Restate, word for word and with no pictures, the stretch of lines in the data below that begins at the line with "none -> brown brick A8 level 1" and ends at the line with "none -> brown round brick J1:K2 level 1", inclusive.

Object matching data
====

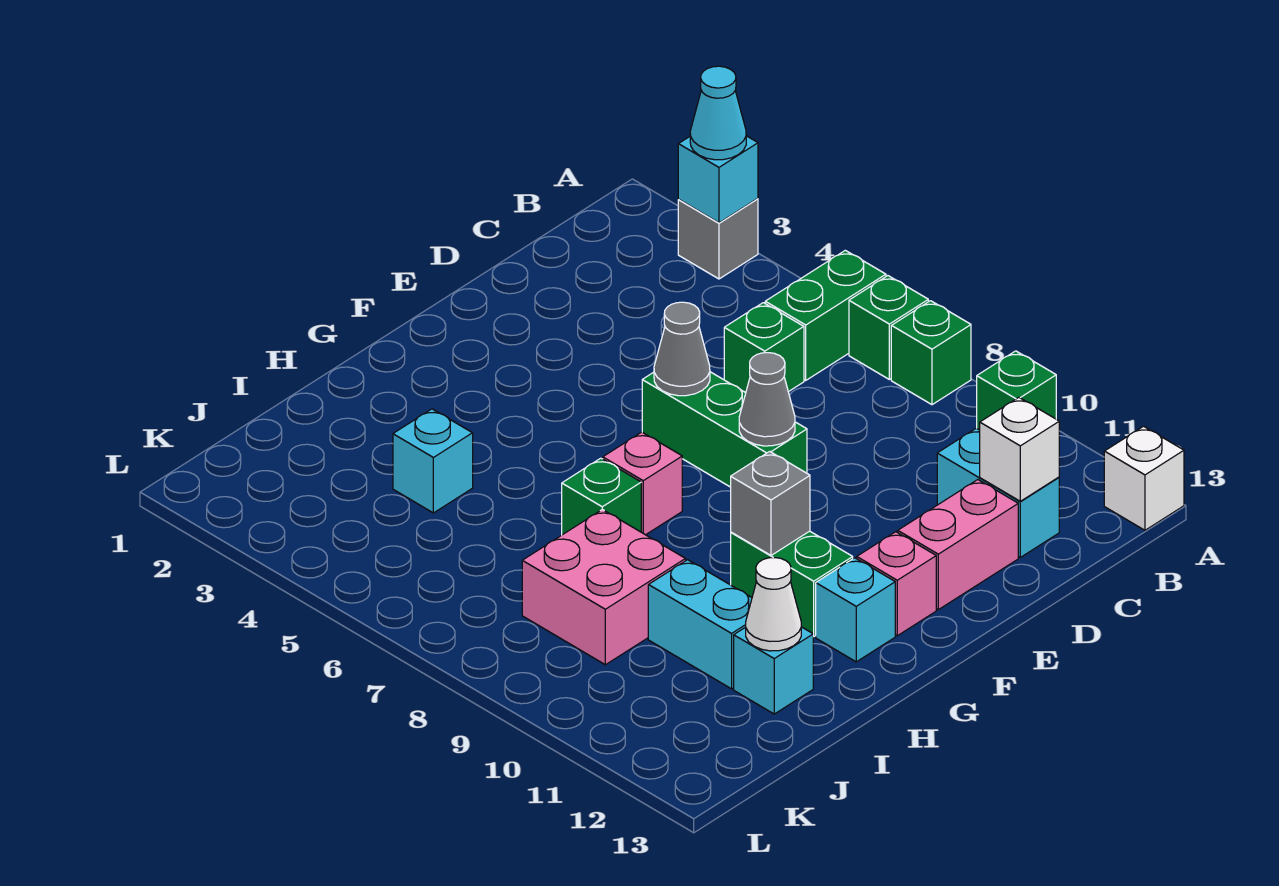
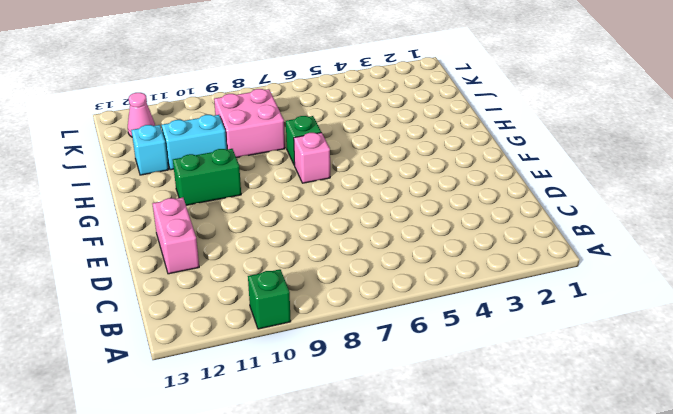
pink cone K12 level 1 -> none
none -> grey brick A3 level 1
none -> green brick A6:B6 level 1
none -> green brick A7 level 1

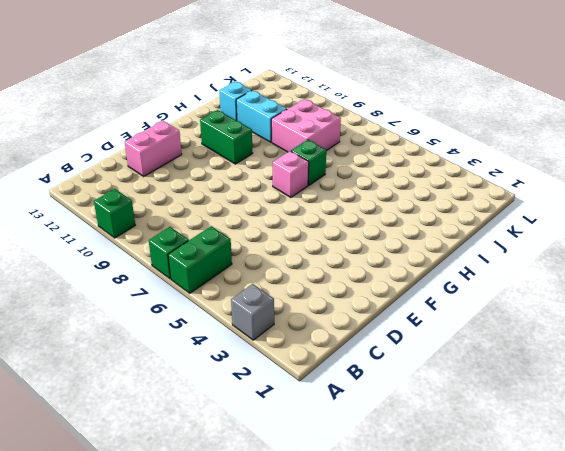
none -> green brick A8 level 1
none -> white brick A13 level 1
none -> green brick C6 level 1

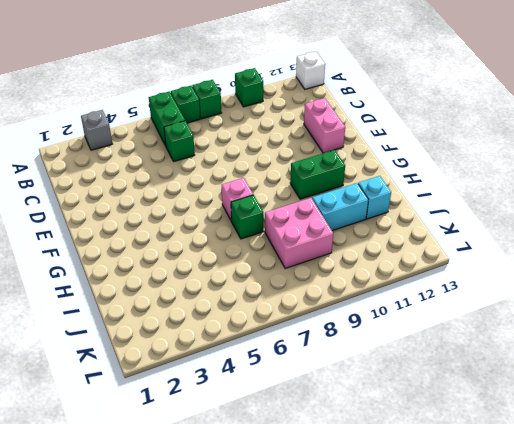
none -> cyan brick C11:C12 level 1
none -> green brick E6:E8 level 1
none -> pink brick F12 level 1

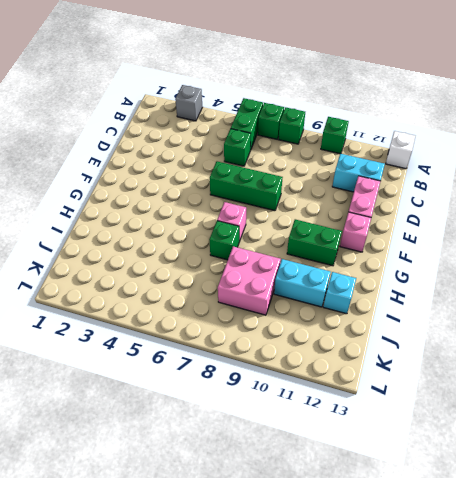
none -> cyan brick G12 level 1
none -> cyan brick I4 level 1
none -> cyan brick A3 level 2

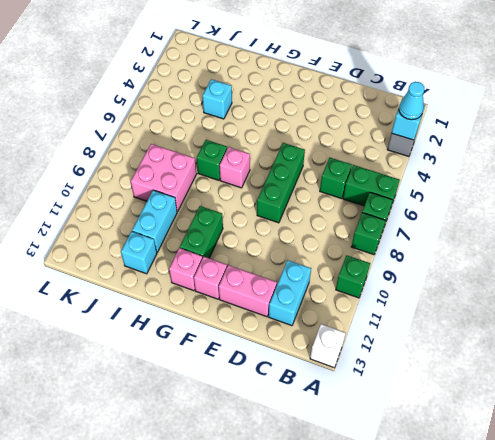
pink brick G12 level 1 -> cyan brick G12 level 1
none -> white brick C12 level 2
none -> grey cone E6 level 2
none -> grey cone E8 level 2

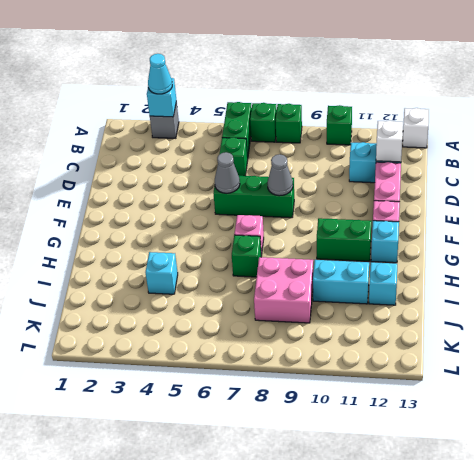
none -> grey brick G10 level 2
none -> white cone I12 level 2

====

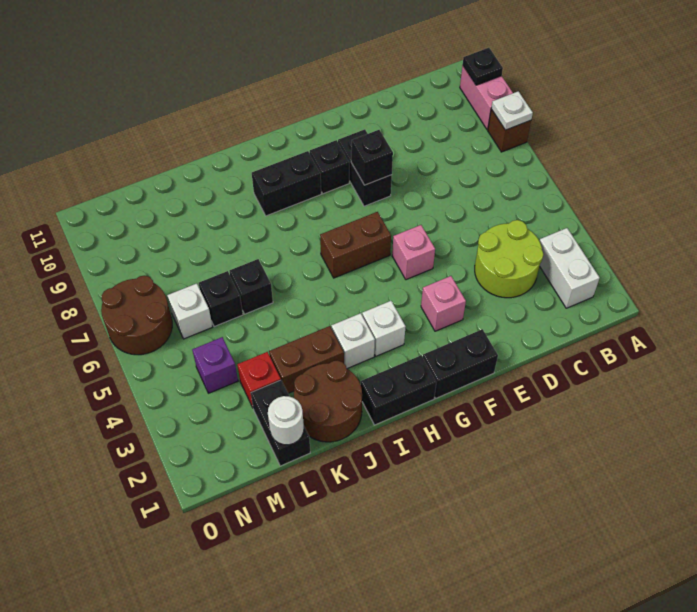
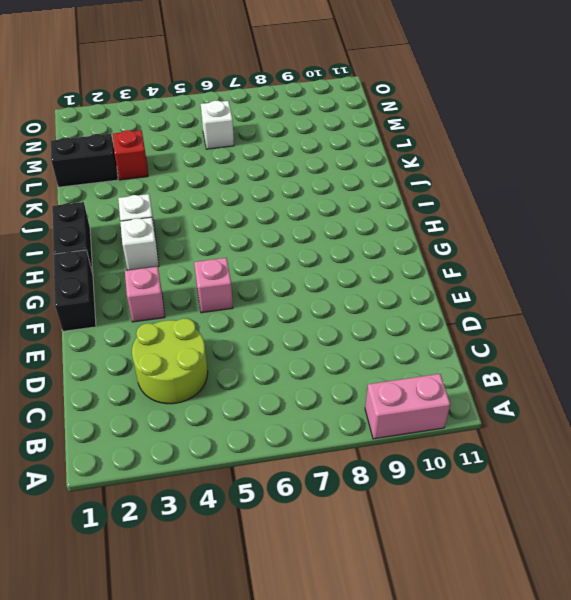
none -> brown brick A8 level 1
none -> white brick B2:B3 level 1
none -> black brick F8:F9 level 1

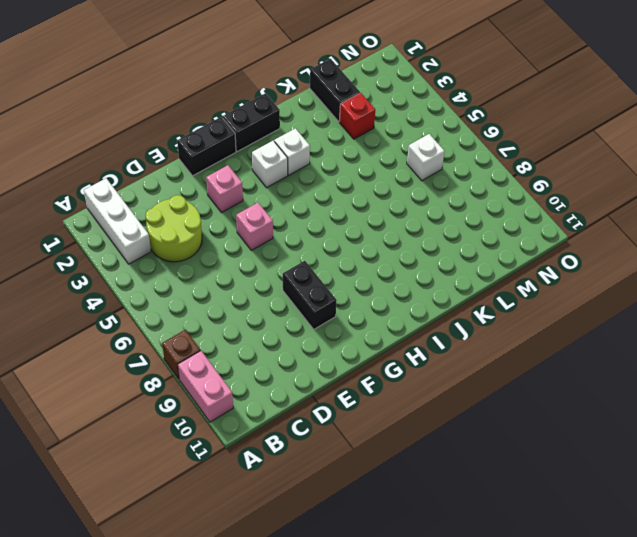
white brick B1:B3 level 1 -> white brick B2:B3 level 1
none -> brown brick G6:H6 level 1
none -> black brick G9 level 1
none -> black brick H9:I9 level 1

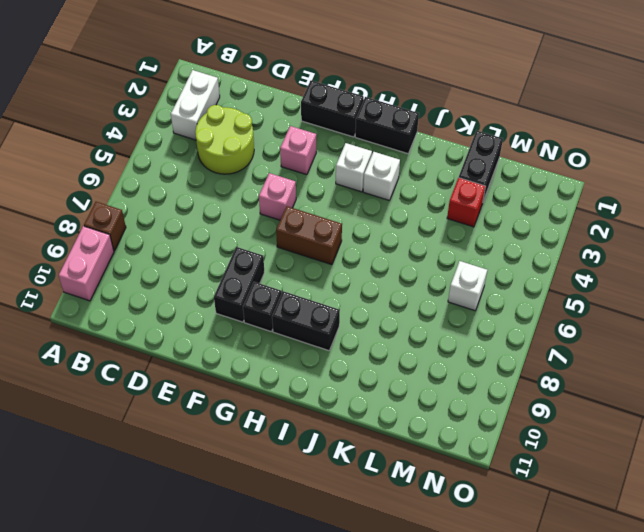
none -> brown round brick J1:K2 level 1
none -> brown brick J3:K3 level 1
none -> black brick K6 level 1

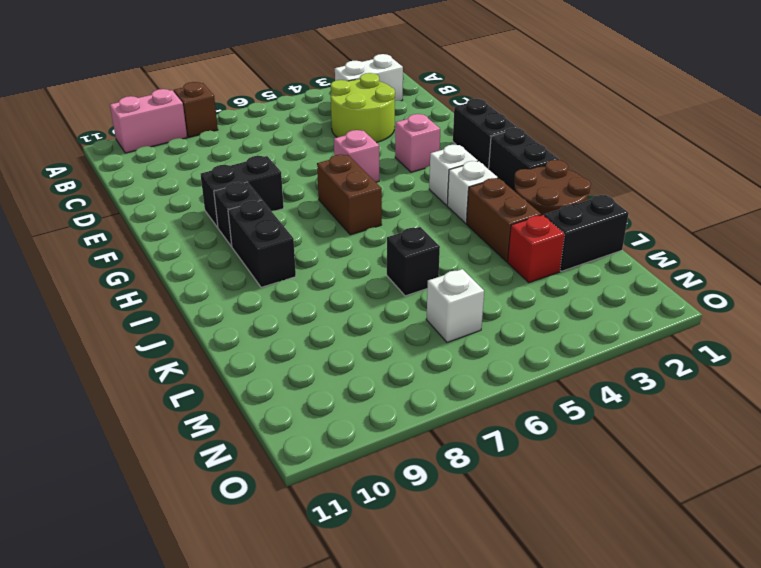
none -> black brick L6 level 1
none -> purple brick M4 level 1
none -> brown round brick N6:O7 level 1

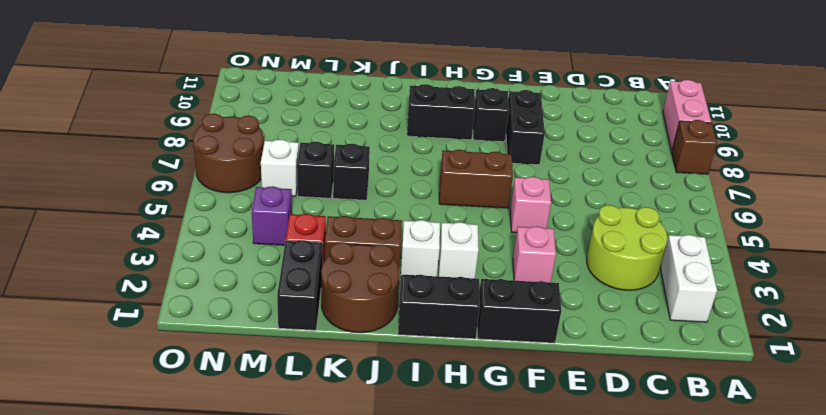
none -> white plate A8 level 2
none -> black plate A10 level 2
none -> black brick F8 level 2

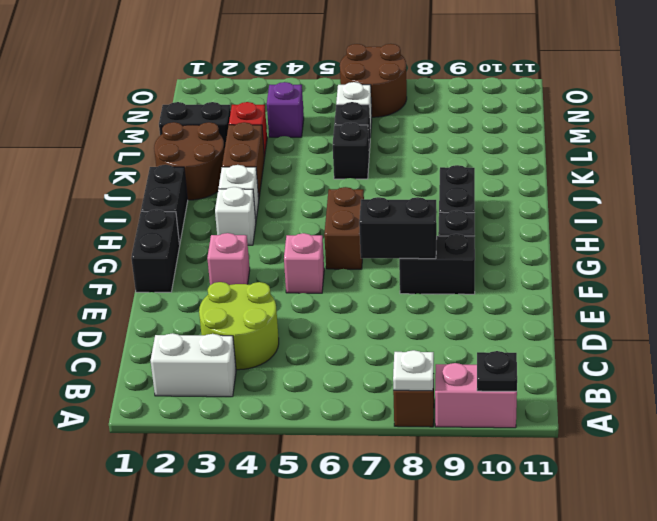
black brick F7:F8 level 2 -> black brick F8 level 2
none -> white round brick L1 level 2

====

ANSWER SPACE
none -> brown brick A8 level 1
none -> white brick B2:B3 level 1
none -> black brick F8:F9 level 1

white brick B1:B3 level 1 -> white brick B2:B3 level 1
none -> brown brick G6:H6 level 1
none -> black brick G9 level 1
none -> black brick H9:I9 level 1

none -> brown round brick J1:K2 level 1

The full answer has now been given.